▸ About this exercise
Restate the entries below without a single change.

▸ Input for this task
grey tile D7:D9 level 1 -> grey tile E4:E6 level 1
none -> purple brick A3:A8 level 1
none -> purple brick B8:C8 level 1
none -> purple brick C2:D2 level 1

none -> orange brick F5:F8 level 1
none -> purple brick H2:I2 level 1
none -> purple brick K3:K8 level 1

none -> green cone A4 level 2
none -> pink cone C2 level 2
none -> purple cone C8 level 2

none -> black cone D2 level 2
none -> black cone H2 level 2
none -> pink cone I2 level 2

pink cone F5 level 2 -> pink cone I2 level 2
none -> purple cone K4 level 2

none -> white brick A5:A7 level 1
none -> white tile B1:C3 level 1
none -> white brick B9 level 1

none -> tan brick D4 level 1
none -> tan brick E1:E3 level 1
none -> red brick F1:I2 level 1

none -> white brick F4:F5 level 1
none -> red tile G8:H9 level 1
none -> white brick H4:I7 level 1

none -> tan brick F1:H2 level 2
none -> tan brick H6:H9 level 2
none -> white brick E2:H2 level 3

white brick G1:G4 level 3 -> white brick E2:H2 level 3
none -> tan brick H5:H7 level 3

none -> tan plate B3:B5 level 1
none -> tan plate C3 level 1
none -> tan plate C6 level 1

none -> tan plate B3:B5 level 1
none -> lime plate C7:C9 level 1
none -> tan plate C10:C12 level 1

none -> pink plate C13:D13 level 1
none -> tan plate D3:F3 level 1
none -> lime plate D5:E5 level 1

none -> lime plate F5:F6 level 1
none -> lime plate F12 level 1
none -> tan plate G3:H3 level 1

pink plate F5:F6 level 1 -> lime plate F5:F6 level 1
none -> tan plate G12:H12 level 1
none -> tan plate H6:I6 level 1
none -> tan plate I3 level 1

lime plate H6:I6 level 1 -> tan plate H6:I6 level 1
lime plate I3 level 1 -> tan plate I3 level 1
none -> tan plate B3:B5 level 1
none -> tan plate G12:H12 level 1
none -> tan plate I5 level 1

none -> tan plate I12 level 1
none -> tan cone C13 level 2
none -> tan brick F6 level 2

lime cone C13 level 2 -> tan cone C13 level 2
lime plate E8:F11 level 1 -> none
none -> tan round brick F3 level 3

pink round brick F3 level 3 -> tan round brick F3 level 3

▸ Expected answer
grey tile D7:D9 level 1 -> grey tile E4:E6 level 1
none -> purple brick A3:A8 level 1
none -> purple brick B8:C8 level 1
none -> purple brick C2:D2 level 1

none -> orange brick F5:F8 level 1
none -> purple brick H2:I2 level 1
none -> purple brick K3:K8 level 1

none -> green cone A4 level 2
none -> pink cone C2 level 2
none -> purple cone C8 level 2

none -> black cone D2 level 2
none -> black cone H2 level 2
none -> pink cone I2 level 2

pink cone F5 level 2 -> pink cone I2 level 2
none -> purple cone K4 level 2

none -> white brick A5:A7 level 1
none -> white tile B1:C3 level 1
none -> white brick B9 level 1

none -> tan brick D4 level 1
none -> tan brick E1:E3 level 1
none -> red brick F1:I2 level 1

none -> white brick F4:F5 level 1
none -> red tile G8:H9 level 1
none -> white brick H4:I7 level 1

none -> tan brick F1:H2 level 2
none -> tan brick H6:H9 level 2
none -> white brick E2:H2 level 3

white brick G1:G4 level 3 -> white brick E2:H2 level 3
none -> tan brick H5:H7 level 3

none -> tan plate B3:B5 level 1
none -> tan plate C3 level 1
none -> tan plate C6 level 1

none -> tan plate B3:B5 level 1
none -> lime plate C7:C9 level 1
none -> tan plate C10:C12 level 1

none -> pink plate C13:D13 level 1
none -> tan plate D3:F3 level 1
none -> lime plate D5:E5 level 1

none -> lime plate F5:F6 level 1
none -> lime plate F12 level 1
none -> tan plate G3:H3 level 1

pink plate F5:F6 level 1 -> lime plate F5:F6 level 1
none -> tan plate G12:H12 level 1
none -> tan plate H6:I6 level 1
none -> tan plate I3 level 1

lime plate H6:I6 level 1 -> tan plate H6:I6 level 1
lime plate I3 level 1 -> tan plate I3 level 1
none -> tan plate B3:B5 level 1
none -> tan plate G12:H12 level 1
none -> tan plate I5 level 1

none -> tan plate I12 level 1
none -> tan cone C13 level 2
none -> tan brick F6 level 2

lime cone C13 level 2 -> tan cone C13 level 2
lime plate E8:F11 level 1 -> none
none -> tan round brick F3 level 3

pink round brick F3 level 3 -> tan round brick F3 level 3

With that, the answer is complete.